Segment Open
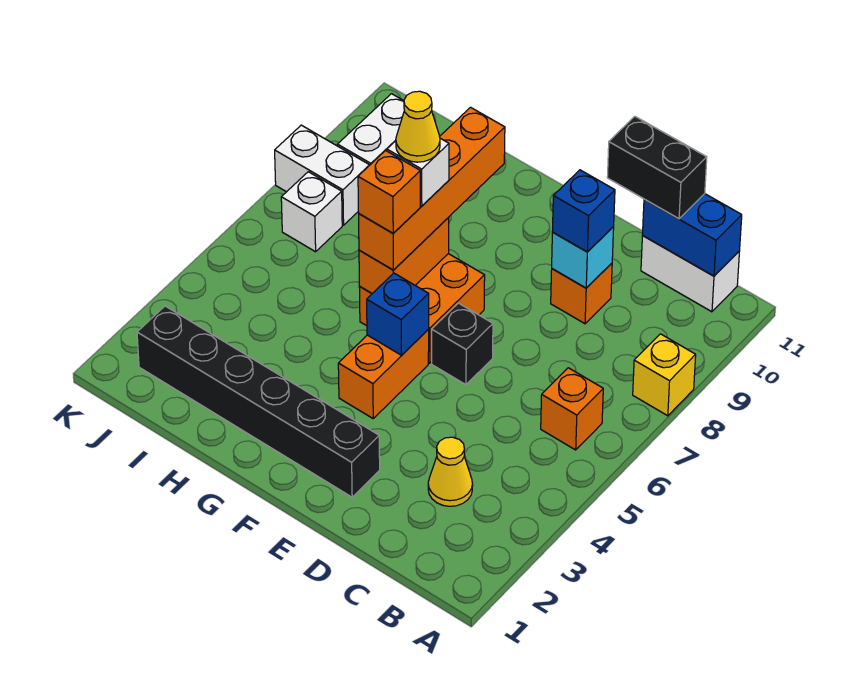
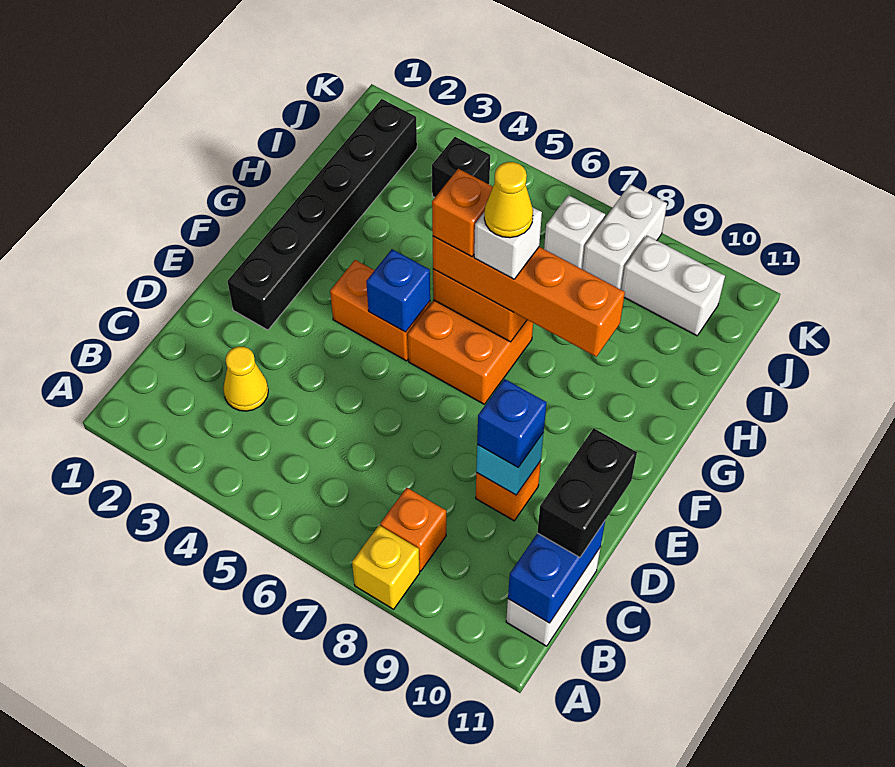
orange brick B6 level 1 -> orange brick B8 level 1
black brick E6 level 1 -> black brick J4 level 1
Segment Closed
Segment Open
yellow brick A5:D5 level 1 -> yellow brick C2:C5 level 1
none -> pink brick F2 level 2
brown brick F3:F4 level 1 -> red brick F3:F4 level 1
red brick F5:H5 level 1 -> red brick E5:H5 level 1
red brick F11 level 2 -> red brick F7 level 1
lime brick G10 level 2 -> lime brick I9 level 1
Segment Closed
Segment Open
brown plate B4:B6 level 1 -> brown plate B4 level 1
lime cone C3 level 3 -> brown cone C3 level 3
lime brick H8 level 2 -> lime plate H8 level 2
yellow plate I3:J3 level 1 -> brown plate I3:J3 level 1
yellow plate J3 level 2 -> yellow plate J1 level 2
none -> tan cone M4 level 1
Segment Closed
▶ [Task to carry out]
Go through the entries above and count the lines holding the word "none"; write nothing but the number.

▶ [Solved exercise]
2